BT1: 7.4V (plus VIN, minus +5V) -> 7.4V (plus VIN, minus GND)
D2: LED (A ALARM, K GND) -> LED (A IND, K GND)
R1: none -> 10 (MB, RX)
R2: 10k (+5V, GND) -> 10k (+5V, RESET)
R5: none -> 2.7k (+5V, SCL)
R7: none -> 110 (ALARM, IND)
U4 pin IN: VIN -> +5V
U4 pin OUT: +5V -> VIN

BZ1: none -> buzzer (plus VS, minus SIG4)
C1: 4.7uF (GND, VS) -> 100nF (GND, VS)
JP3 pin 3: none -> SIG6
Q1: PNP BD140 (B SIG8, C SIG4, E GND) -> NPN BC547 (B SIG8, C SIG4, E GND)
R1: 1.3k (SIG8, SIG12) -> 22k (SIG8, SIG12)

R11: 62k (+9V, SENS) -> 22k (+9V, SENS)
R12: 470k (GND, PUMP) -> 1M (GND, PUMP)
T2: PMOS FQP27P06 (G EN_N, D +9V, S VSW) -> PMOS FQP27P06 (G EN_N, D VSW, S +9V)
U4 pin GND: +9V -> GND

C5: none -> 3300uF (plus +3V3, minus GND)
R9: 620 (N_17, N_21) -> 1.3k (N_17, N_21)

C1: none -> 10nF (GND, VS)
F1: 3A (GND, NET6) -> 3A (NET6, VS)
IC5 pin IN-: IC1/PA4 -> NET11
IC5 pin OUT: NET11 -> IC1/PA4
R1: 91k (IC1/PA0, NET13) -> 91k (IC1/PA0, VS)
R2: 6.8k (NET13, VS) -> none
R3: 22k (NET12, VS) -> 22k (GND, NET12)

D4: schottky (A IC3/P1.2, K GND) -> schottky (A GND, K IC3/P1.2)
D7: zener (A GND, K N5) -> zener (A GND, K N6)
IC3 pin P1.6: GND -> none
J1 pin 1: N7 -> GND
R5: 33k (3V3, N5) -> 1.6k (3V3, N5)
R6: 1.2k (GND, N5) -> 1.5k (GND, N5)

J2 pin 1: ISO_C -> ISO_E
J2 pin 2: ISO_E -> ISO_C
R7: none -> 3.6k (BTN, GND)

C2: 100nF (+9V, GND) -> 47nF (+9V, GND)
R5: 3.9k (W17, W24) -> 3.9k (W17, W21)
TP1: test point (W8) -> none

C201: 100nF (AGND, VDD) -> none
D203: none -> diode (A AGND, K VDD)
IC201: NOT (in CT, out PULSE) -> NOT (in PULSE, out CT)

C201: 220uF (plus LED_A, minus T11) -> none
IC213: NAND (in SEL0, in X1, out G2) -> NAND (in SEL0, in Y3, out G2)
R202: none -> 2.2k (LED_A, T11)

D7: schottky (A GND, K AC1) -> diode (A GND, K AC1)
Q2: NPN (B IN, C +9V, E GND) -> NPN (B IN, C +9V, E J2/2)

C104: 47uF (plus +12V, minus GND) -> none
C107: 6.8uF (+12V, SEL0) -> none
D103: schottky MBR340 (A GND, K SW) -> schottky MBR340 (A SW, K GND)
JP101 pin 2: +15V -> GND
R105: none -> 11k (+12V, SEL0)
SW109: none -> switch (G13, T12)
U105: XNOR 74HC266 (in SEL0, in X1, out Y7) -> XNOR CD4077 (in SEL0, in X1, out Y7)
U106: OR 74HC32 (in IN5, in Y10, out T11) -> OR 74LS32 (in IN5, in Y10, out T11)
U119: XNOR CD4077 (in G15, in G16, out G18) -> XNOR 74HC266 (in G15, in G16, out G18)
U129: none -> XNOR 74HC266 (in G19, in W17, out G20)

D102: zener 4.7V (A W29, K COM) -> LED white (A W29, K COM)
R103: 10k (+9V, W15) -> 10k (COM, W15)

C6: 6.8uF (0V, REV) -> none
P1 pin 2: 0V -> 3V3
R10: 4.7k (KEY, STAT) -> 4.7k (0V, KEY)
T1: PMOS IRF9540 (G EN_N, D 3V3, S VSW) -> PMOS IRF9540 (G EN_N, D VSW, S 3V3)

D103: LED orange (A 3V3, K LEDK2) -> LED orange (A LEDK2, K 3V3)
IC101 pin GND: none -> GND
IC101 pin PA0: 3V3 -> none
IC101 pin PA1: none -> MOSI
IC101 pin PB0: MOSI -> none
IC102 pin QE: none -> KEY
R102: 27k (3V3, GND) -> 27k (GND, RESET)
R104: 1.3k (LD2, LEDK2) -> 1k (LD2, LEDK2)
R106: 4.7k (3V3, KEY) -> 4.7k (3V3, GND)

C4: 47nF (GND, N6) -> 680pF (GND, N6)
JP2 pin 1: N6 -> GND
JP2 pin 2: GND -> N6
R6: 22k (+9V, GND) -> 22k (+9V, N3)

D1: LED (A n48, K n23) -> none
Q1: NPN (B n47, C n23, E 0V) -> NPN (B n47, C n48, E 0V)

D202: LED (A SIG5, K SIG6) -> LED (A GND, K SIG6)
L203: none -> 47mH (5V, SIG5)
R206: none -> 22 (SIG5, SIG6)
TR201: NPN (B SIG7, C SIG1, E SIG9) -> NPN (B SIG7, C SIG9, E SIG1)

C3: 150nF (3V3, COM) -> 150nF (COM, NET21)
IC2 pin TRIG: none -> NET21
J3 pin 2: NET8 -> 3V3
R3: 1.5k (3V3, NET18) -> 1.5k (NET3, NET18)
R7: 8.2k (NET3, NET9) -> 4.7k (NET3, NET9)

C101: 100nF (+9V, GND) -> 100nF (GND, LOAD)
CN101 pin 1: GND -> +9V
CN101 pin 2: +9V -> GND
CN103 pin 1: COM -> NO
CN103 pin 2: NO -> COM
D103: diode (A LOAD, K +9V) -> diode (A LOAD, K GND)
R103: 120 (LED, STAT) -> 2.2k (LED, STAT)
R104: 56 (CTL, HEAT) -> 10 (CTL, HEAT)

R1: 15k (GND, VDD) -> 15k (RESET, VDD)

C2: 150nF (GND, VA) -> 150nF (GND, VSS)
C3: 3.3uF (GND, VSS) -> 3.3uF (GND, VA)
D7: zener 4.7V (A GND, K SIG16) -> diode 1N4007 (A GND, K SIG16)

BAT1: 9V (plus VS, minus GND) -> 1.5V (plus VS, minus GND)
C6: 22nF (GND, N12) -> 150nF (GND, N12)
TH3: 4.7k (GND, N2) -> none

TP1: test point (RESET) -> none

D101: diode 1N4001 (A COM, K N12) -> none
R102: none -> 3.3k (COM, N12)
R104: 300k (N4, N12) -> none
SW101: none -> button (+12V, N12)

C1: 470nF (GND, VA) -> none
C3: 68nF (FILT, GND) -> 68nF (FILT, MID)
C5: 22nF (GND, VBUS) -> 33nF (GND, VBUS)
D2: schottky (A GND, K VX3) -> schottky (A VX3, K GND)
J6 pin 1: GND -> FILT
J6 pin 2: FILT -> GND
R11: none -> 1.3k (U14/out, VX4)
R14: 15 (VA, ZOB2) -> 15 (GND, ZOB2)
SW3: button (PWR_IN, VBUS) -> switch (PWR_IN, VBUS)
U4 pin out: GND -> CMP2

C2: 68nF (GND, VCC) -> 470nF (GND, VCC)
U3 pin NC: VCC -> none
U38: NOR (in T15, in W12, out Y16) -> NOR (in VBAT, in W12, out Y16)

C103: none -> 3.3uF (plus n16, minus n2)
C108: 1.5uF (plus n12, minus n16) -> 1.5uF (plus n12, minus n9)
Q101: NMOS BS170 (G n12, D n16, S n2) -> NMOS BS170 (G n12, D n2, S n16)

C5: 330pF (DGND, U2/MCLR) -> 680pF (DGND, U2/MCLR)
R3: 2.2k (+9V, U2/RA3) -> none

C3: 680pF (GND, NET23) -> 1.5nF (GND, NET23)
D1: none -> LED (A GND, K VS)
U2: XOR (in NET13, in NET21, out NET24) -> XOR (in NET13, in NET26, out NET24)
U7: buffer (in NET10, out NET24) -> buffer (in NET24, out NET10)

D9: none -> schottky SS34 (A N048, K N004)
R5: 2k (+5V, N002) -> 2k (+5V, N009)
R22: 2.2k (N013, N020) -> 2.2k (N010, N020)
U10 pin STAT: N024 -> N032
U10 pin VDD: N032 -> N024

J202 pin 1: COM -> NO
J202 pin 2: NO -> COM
----
→ **DIRECTIONS FOR THIS TASK**
For this listing, copy out every line that includes the word "PMOS".

→ **RESULT OF THIS TASK**
T2: PMOS FQP27P06 (G EN_N, D +9V, S VSW) -> PMOS FQP27P06 (G EN_N, D VSW, S +9V)
T1: PMOS IRF9540 (G EN_N, D 3V3, S VSW) -> PMOS IRF9540 (G EN_N, D VSW, S 3V3)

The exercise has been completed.